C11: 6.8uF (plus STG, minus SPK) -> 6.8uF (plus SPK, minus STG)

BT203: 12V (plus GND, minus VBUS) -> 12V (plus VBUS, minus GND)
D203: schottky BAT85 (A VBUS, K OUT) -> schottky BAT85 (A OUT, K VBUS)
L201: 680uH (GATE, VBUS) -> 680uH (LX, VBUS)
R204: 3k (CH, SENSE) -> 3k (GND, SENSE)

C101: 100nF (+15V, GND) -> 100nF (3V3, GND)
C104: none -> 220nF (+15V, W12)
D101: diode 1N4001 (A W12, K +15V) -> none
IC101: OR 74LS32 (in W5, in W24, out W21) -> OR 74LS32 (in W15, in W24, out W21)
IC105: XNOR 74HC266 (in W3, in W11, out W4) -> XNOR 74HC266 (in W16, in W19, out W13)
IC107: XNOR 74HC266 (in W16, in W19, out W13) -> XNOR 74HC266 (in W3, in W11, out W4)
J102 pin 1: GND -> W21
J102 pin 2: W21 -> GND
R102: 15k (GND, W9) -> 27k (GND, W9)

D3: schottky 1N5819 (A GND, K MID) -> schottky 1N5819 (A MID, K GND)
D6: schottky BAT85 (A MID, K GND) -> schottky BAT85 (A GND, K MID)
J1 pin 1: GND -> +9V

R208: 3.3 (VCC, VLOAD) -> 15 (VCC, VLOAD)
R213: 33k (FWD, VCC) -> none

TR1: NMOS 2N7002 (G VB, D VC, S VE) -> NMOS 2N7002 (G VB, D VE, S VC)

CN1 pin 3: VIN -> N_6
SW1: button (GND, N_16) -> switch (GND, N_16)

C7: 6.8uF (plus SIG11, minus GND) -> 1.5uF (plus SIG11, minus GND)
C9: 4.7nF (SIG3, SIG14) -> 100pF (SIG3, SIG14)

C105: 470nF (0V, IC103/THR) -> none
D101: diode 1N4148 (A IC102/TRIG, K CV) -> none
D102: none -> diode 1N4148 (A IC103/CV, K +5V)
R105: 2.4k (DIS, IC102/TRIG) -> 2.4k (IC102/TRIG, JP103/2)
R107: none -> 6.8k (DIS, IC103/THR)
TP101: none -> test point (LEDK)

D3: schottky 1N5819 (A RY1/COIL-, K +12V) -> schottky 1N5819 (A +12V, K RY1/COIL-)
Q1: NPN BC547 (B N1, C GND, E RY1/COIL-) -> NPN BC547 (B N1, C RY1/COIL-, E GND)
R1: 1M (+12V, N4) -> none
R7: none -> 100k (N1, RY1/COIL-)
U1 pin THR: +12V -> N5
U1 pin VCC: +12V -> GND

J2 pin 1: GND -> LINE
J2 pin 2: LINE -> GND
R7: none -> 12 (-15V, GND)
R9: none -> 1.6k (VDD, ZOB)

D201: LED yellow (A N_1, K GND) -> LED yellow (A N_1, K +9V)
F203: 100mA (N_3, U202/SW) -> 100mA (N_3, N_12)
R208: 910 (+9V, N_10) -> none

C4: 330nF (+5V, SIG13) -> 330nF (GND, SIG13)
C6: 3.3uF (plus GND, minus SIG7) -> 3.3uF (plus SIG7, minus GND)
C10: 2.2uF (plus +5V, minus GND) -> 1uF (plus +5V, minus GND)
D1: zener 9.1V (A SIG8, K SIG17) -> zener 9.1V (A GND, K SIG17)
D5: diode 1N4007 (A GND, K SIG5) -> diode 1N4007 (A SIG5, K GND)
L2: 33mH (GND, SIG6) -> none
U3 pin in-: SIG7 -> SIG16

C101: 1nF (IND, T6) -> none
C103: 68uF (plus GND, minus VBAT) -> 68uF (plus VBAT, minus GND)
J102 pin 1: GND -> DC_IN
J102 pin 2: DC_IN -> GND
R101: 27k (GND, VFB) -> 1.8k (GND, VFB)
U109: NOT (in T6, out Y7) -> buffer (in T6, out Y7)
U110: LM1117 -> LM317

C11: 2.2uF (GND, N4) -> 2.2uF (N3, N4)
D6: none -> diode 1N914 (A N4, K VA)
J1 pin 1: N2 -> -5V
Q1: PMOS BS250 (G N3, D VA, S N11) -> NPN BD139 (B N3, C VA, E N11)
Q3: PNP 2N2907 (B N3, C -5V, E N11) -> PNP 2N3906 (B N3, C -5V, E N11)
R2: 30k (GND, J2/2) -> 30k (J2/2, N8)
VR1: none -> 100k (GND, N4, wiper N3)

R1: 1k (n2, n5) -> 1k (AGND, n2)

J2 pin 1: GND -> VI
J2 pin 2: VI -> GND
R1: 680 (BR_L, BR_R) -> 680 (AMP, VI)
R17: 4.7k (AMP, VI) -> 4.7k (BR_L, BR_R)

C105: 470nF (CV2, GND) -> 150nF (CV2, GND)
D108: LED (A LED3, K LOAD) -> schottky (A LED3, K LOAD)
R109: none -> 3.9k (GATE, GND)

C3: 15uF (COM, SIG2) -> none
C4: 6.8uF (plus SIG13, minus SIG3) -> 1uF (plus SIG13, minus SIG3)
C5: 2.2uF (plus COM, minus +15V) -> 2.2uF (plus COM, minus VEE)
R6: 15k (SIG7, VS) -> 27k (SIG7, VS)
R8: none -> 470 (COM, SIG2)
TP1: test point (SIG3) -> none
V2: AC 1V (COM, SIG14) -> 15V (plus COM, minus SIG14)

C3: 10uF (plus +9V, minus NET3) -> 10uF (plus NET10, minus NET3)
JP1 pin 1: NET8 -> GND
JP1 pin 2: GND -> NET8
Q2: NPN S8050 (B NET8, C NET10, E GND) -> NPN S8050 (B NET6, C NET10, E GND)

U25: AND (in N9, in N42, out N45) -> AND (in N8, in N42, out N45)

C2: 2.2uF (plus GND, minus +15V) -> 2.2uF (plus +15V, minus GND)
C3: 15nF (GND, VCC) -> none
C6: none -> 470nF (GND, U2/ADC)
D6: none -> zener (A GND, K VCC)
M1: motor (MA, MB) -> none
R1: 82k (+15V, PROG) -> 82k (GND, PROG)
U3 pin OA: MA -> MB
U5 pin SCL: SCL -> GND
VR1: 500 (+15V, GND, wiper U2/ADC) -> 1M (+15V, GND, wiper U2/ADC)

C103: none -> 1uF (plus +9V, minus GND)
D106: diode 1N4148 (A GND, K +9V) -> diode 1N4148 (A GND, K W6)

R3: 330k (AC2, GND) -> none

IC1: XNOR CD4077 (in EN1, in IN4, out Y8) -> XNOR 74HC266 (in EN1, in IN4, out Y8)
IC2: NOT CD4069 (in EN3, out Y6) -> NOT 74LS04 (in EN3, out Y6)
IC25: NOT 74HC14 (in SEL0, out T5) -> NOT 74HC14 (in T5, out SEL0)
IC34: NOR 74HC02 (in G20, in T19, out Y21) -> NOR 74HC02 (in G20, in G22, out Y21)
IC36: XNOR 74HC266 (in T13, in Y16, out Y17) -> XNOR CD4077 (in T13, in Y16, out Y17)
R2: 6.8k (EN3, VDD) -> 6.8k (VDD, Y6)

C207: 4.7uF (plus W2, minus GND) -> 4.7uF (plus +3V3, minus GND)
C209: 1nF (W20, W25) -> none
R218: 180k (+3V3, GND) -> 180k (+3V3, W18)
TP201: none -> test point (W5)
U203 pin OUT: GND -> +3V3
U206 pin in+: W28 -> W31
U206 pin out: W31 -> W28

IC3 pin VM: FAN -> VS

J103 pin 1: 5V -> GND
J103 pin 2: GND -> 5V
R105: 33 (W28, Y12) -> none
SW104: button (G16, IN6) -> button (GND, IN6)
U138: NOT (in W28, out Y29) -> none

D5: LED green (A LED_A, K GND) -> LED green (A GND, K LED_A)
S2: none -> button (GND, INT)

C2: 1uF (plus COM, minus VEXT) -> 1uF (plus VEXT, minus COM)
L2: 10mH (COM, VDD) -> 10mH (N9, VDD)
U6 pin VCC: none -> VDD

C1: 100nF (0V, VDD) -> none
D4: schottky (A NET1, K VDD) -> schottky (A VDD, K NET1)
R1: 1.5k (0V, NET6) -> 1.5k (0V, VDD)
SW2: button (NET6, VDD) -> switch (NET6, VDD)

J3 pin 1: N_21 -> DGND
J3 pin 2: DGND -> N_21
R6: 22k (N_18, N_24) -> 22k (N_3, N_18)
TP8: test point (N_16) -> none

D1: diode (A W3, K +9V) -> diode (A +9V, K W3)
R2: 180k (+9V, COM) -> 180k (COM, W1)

********

#### Required action
From the data above, reproduce word for word the lines running from the line with "CN1 pin 3: VIN -> N_6" to the line with "R9: none -> 1.6k (VDD, ZOB)", ends included.

#### Expected answer
CN1 pin 3: VIN -> N_6
SW1: button (GND, N_16) -> switch (GND, N_16)

C7: 6.8uF (plus SIG11, minus GND) -> 1.5uF (plus SIG11, minus GND)
C9: 4.7nF (SIG3, SIG14) -> 100pF (SIG3, SIG14)

C105: 470nF (0V, IC103/THR) -> none
D101: diode 1N4148 (A IC102/TRIG, K CV) -> none
D102: none -> diode 1N4148 (A IC103/CV, K +5V)
R105: 2.4k (DIS, IC102/TRIG) -> 2.4k (IC102/TRIG, JP103/2)
R107: none -> 6.8k (DIS, IC103/THR)
TP101: none -> test point (LEDK)

D3: schottky 1N5819 (A RY1/COIL-, K +12V) -> schottky 1N5819 (A +12V, K RY1/COIL-)
Q1: NPN BC547 (B N1, C GND, E RY1/COIL-) -> NPN BC547 (B N1, C RY1/COIL-, E GND)
R1: 1M (+12V, N4) -> none
R7: none -> 100k (N1, RY1/COIL-)
U1 pin THR: +12V -> N5
U1 pin VCC: +12V -> GND

J2 pin 1: GND -> LINE
J2 pin 2: LINE -> GND
R7: none -> 12 (-15V, GND)
R9: none -> 1.6k (VDD, ZOB)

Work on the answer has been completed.